Stated problem: List each line of the material that includes the word "right".

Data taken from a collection
--- BEGIN ---
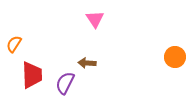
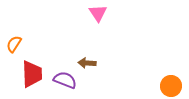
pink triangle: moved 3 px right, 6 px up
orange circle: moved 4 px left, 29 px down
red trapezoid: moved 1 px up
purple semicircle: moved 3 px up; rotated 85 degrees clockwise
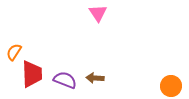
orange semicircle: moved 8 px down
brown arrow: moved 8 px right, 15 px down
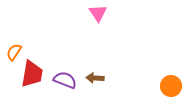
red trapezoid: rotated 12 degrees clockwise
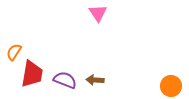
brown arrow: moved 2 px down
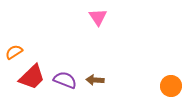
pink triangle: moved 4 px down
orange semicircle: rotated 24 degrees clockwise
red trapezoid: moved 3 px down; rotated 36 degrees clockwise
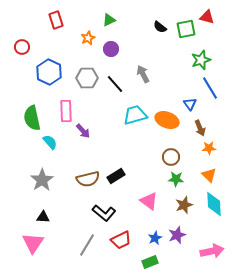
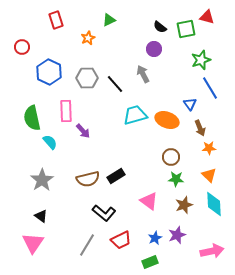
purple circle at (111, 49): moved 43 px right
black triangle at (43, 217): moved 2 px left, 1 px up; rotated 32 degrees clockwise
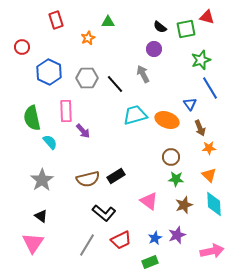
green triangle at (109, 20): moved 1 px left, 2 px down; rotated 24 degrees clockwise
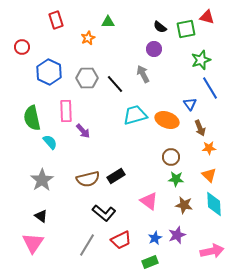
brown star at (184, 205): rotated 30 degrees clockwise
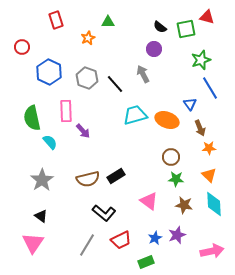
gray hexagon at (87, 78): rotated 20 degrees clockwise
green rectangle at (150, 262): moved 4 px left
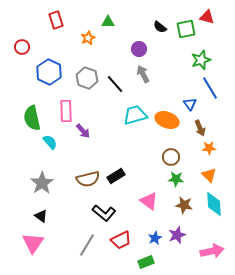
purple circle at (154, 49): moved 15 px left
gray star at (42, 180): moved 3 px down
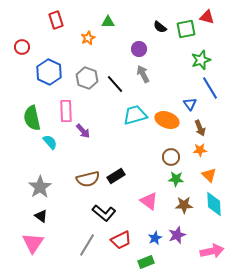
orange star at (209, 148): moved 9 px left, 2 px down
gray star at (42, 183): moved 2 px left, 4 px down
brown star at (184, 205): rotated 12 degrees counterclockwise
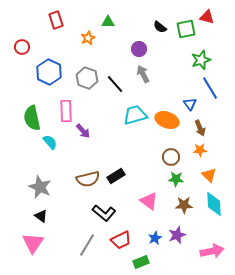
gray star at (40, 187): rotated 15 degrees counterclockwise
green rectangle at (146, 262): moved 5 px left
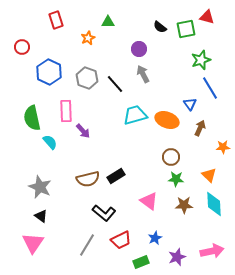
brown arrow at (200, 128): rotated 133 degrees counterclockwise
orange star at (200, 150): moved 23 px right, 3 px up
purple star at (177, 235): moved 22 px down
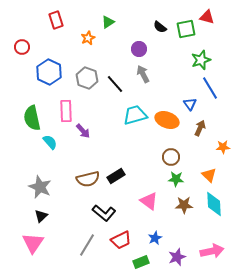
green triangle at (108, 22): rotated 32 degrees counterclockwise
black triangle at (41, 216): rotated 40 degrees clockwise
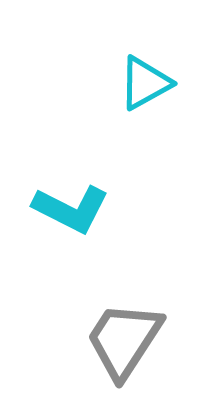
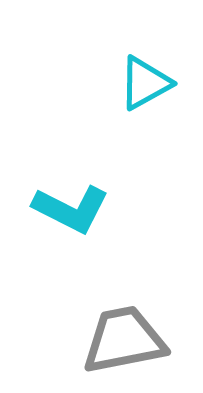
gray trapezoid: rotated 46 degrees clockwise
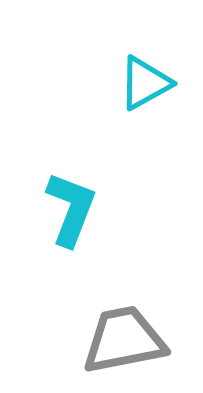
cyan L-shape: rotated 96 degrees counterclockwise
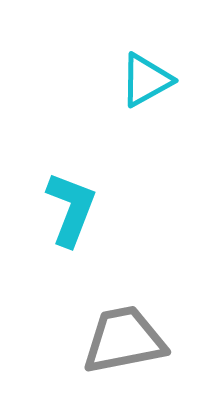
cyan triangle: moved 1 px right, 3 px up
--- END ---
Correct result:
pink triangle: moved 3 px right, 6 px up
brown arrow: moved 8 px right, 15 px down
purple circle at (111, 49): moved 43 px right
orange star at (200, 150): moved 23 px right, 3 px up
cyan triangle: moved 1 px right, 3 px up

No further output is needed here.